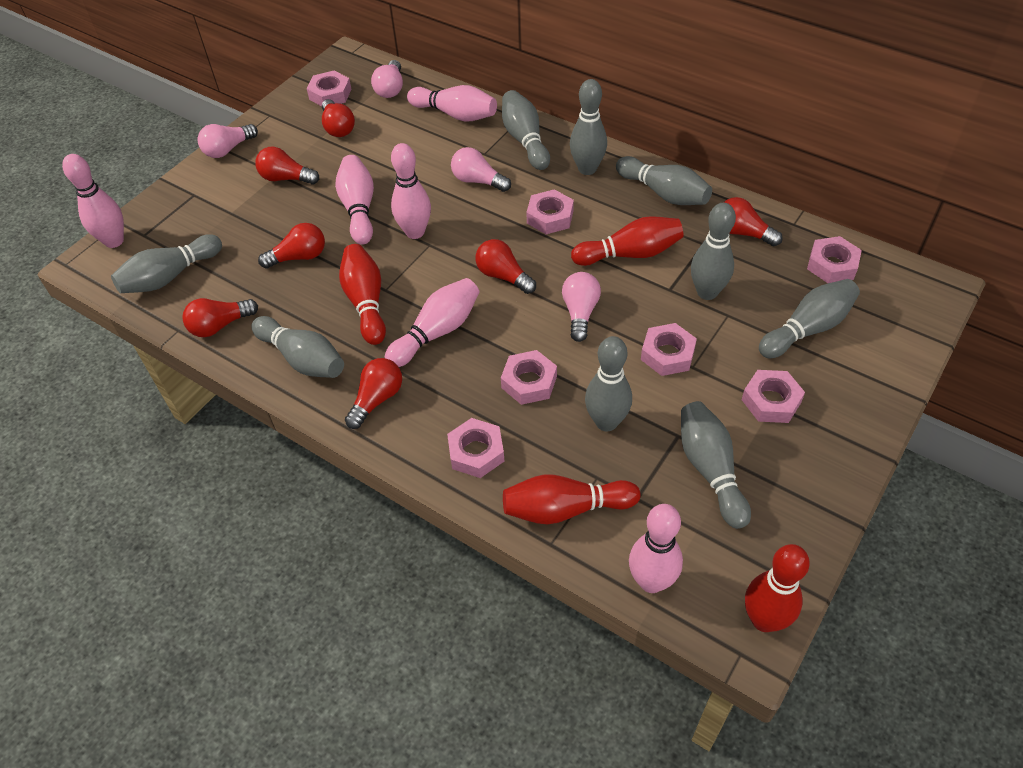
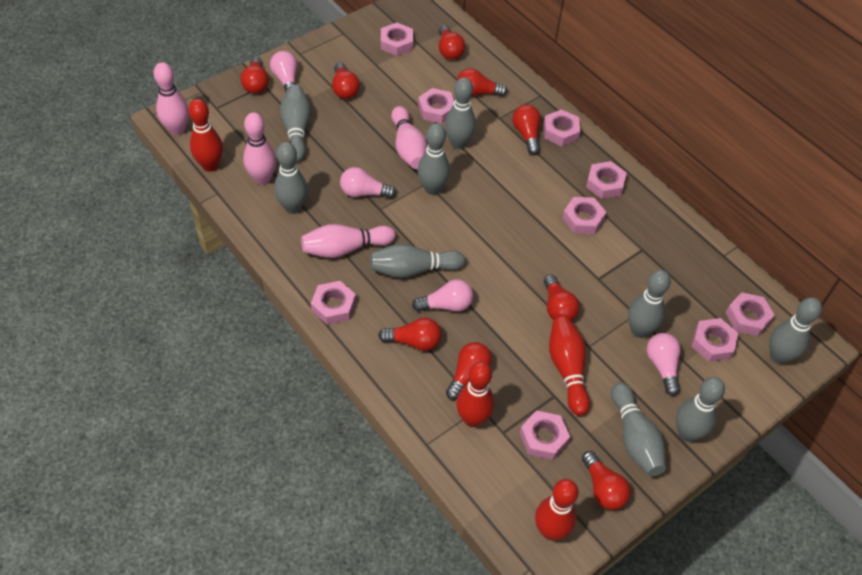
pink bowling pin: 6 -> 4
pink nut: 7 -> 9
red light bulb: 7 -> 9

---

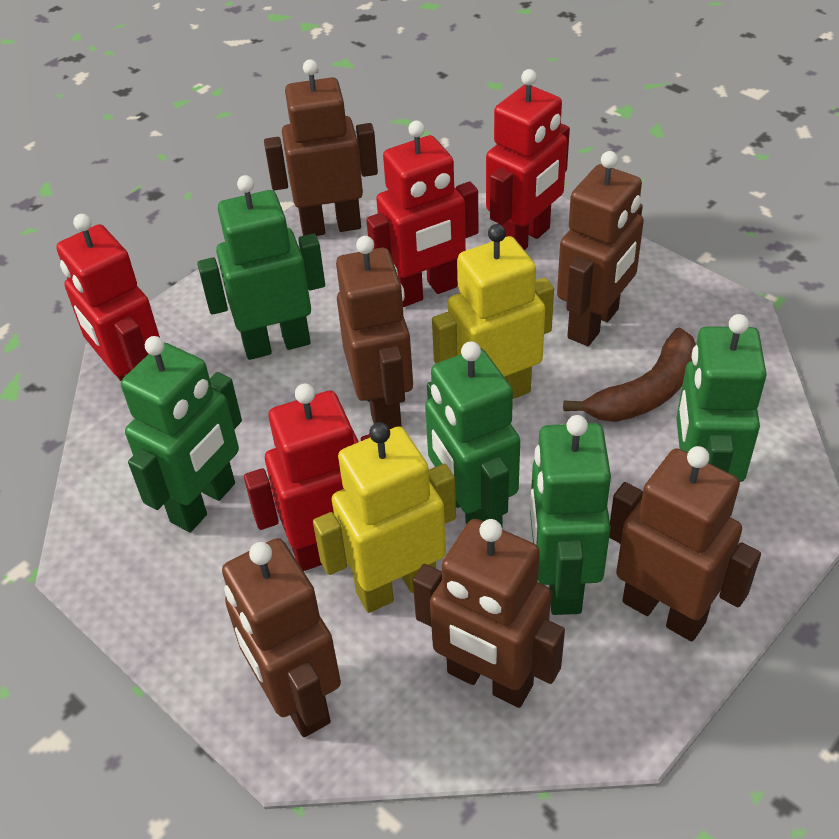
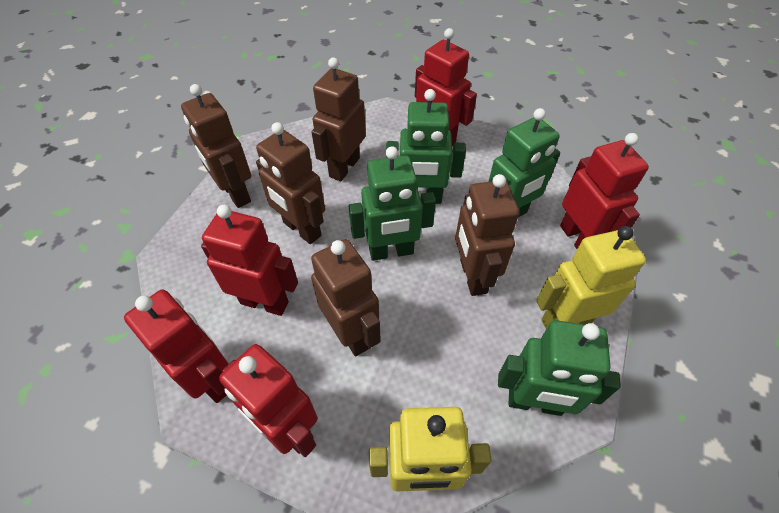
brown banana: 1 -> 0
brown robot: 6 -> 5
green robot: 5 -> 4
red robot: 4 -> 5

==

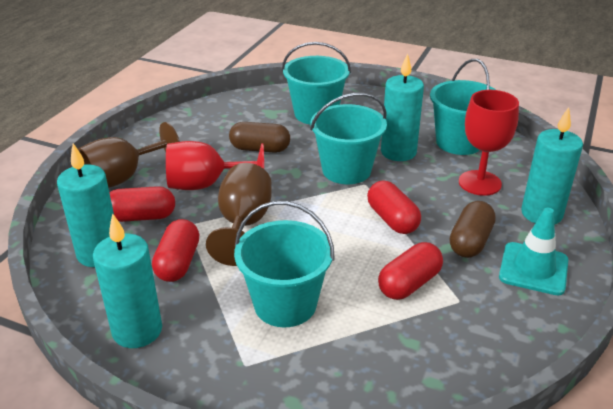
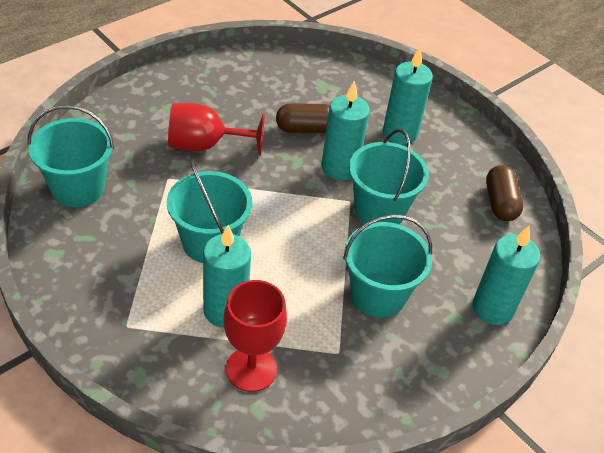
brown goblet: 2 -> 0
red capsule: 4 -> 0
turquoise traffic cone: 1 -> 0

ASSIGNMENT:
Determine how many lines above hold the word "robot", then give only that number.

ANSWER TO THIS TASK:
3